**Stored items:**

────────

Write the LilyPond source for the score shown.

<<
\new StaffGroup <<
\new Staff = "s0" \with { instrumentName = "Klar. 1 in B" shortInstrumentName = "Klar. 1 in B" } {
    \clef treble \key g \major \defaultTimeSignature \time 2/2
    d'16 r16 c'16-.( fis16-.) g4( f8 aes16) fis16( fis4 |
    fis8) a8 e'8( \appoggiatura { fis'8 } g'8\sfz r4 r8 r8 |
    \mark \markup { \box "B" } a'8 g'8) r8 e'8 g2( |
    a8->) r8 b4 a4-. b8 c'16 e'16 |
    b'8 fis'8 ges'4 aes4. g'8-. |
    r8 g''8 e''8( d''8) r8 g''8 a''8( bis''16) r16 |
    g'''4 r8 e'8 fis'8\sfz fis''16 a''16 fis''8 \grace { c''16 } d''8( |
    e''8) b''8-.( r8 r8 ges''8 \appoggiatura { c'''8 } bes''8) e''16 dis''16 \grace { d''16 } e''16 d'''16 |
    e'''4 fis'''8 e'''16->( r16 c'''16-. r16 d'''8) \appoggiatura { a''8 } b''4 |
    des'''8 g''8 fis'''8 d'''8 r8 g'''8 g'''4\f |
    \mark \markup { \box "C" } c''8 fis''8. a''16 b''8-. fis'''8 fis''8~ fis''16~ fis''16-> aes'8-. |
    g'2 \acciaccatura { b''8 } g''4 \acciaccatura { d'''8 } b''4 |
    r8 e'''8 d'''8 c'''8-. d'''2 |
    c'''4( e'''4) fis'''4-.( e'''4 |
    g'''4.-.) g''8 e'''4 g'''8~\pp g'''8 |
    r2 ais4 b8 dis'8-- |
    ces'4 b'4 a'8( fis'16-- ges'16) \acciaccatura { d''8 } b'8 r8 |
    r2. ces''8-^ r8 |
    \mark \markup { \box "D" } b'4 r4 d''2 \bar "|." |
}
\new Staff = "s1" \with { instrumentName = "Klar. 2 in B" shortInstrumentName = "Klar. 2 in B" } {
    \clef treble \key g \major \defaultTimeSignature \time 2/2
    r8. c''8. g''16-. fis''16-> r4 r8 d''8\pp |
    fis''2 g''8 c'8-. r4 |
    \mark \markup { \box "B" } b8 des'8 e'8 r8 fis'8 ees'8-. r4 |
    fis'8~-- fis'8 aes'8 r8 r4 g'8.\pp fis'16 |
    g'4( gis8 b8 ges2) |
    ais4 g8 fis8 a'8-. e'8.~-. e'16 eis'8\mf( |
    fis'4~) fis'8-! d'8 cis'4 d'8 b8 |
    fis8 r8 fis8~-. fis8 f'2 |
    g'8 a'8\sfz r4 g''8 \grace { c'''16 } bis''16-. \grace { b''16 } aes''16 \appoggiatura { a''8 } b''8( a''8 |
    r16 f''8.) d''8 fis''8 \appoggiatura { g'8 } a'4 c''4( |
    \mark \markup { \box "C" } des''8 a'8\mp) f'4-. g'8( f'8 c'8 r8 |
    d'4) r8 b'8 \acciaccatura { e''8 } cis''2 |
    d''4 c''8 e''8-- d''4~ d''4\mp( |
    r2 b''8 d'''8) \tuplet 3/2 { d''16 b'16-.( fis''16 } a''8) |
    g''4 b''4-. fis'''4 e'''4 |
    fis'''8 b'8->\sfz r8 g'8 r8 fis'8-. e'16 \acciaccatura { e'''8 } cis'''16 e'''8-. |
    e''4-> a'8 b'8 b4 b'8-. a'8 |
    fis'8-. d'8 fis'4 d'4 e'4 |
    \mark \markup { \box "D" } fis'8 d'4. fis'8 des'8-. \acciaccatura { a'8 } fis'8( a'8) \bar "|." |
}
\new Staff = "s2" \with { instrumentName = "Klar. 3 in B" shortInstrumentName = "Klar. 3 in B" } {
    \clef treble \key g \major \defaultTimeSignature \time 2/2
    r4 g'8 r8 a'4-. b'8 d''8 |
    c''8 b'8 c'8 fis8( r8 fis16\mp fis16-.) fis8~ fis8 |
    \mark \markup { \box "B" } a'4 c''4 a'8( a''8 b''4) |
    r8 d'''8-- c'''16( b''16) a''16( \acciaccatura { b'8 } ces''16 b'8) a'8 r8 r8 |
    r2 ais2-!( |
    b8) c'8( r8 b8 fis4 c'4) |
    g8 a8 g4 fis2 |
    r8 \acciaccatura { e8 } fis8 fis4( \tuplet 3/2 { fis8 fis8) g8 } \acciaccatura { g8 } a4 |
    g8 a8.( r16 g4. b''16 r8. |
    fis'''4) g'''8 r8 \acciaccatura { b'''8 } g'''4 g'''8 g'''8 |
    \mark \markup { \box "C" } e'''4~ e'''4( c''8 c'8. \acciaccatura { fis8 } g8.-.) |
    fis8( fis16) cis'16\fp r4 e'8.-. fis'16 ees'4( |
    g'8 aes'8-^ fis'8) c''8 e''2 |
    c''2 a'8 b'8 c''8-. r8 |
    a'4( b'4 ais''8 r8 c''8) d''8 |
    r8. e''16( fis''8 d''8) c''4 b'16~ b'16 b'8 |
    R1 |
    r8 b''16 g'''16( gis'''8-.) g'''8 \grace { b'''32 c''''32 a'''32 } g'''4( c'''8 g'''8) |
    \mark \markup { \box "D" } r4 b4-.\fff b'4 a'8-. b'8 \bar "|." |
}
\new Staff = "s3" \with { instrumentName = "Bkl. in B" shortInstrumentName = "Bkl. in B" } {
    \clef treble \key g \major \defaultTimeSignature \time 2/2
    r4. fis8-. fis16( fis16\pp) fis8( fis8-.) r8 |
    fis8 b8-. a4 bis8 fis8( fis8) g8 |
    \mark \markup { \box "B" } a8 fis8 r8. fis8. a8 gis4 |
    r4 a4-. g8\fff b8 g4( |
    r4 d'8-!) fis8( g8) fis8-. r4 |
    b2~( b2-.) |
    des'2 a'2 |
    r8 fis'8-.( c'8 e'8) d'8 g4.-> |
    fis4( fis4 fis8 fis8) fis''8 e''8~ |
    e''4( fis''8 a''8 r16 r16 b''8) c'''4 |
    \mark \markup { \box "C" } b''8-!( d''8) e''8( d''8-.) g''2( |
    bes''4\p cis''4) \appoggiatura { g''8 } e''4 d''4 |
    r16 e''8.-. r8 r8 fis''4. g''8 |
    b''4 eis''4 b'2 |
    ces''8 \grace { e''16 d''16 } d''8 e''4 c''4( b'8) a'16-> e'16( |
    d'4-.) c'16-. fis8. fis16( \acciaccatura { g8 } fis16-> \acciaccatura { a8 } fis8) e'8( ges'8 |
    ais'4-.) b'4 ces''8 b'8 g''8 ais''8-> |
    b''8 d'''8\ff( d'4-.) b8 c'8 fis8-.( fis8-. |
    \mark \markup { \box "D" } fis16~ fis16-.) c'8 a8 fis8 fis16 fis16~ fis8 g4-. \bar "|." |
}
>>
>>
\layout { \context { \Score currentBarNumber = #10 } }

────────

**Given problem:** Which lines in the material above contain the string "shortInstrumentName"? Pick them out and copy each one in full.

**Solution to the exercise:**
\new Staff = "s0" \with { instrumentName = "Klar. 1 in B" shortInstrumentName = "Klar. 1 in B" } {
\new Staff = "s1" \with { instrumentName = "Klar. 2 in B" shortInstrumentName = "Klar. 2 in B" } {
\new Staff = "s2" \with { instrumentName = "Klar. 3 in B" shortInstrumentName = "Klar. 3 in B" } {
\new Staff = "s3" \with { instrumentName = "Bkl. in B" shortInstrumentName = "Bkl. in B" } {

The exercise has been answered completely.